> DESCRIPTION OF THE TASK
Reproduce exactly the lines below from the one containing "green pencil (47, 415, 177, 26)" through the one containing "orange glue stick (482, 289, 44, 122)", including both, and nothing else.

> DATA SHOWN
+ + + + +
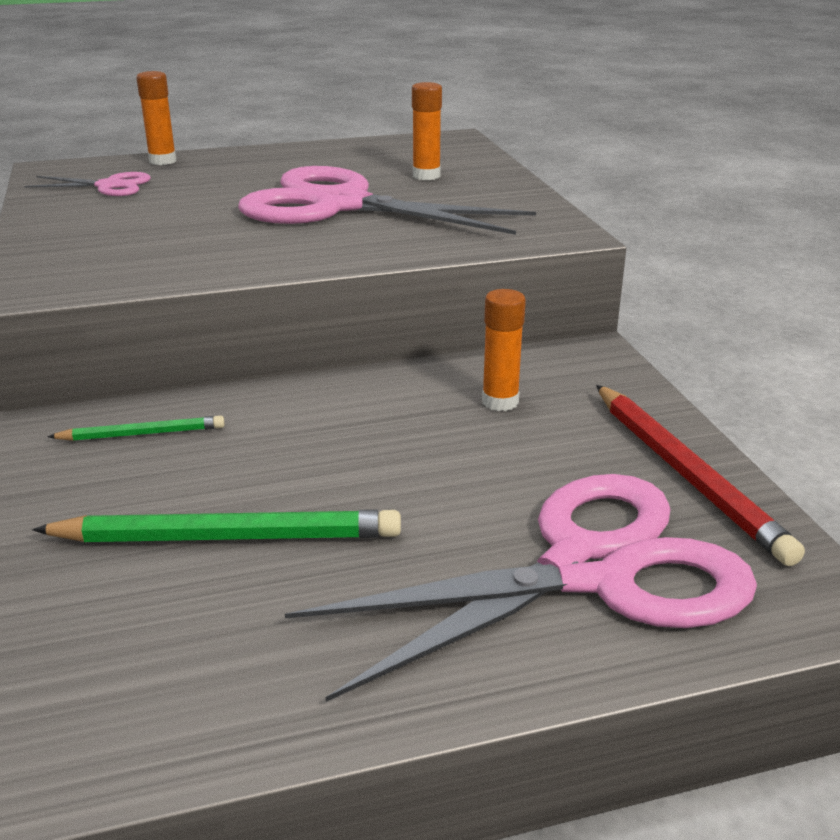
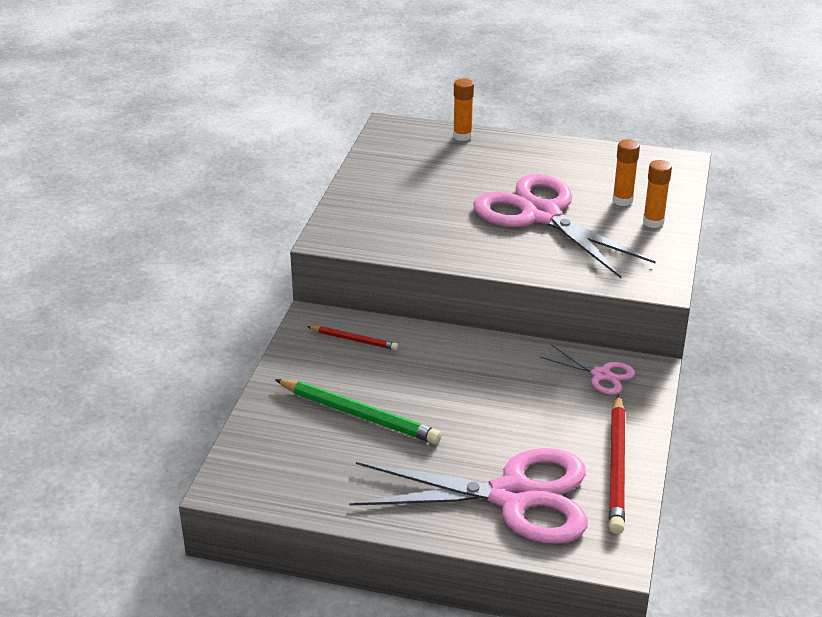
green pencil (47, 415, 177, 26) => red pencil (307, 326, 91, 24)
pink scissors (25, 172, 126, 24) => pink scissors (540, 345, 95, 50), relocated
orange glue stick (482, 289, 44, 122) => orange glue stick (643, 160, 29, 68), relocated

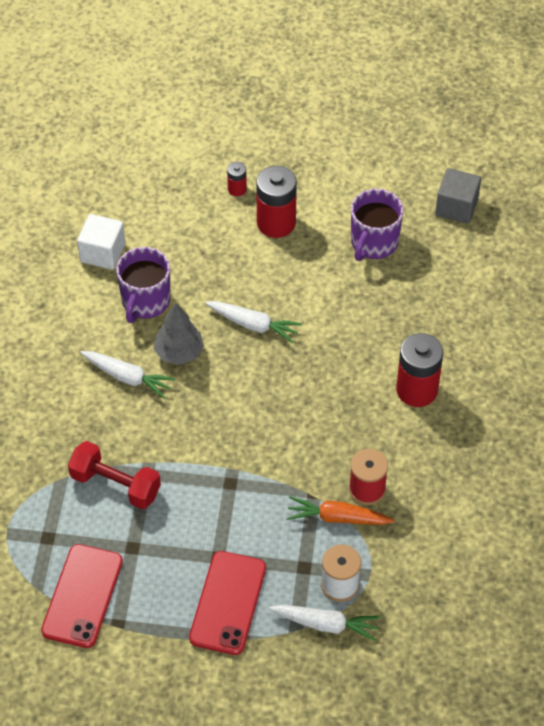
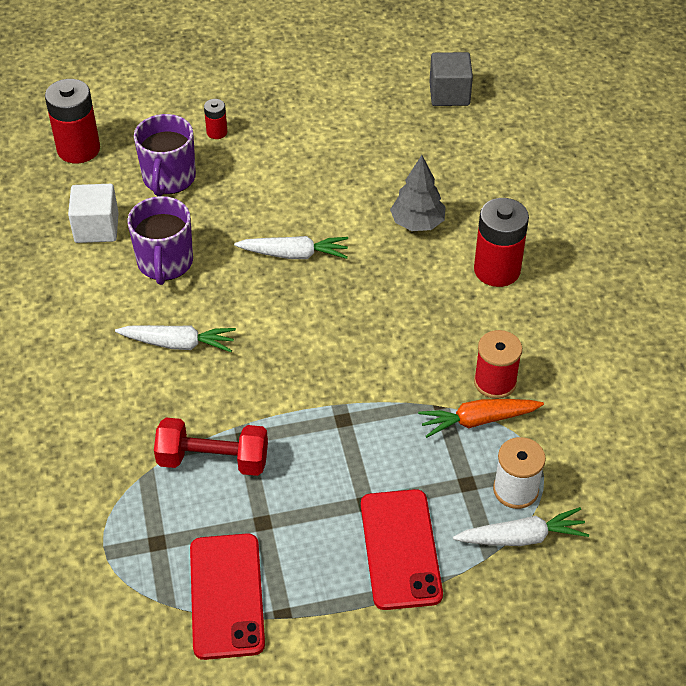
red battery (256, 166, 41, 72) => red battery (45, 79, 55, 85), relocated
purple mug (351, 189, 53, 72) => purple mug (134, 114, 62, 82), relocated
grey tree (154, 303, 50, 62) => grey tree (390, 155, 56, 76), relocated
+ + + + +
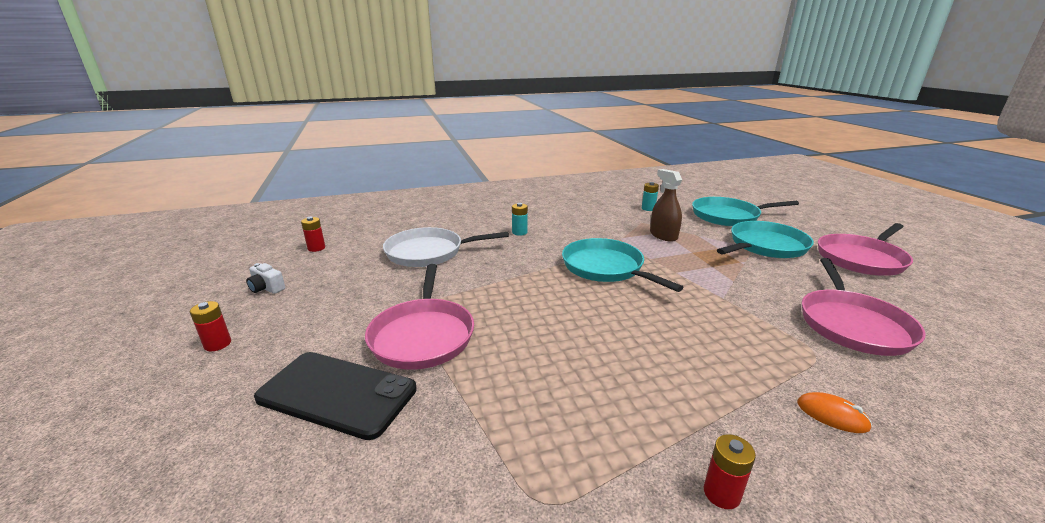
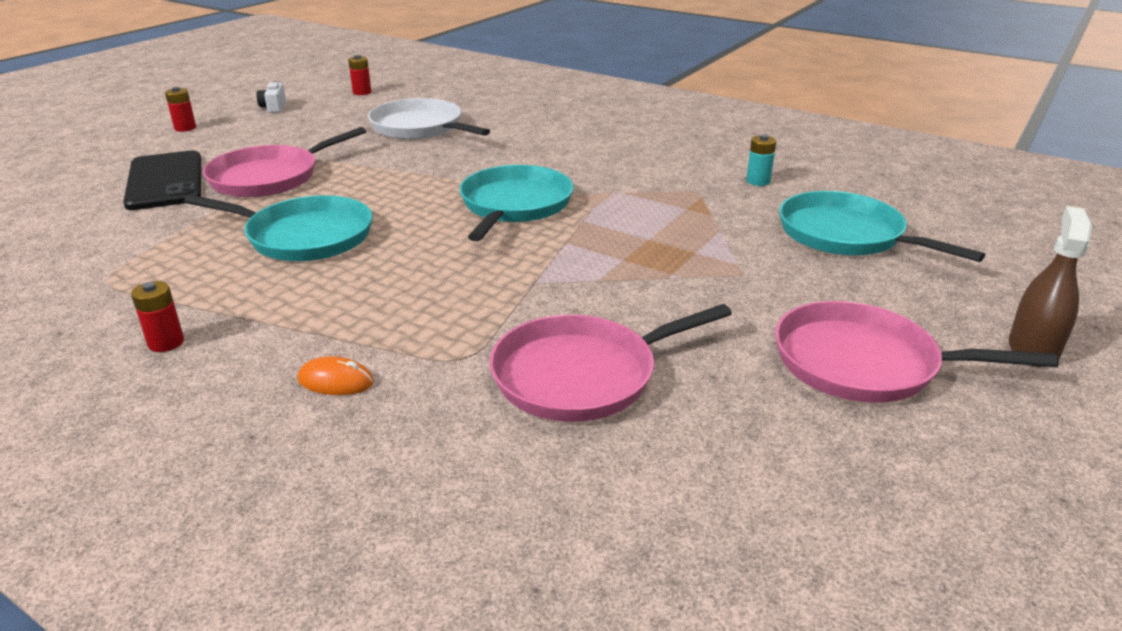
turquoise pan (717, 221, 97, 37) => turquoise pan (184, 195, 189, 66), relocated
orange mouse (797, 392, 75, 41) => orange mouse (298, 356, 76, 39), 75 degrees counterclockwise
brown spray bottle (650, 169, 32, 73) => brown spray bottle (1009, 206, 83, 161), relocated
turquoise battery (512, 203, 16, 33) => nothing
+ + + + +
> TASK RESULT
green pencil (47, 415, 177, 26) => red pencil (307, 326, 91, 24)
pink scissors (25, 172, 126, 24) => pink scissors (540, 345, 95, 50), relocated
orange glue stick (482, 289, 44, 122) => orange glue stick (643, 160, 29, 68), relocated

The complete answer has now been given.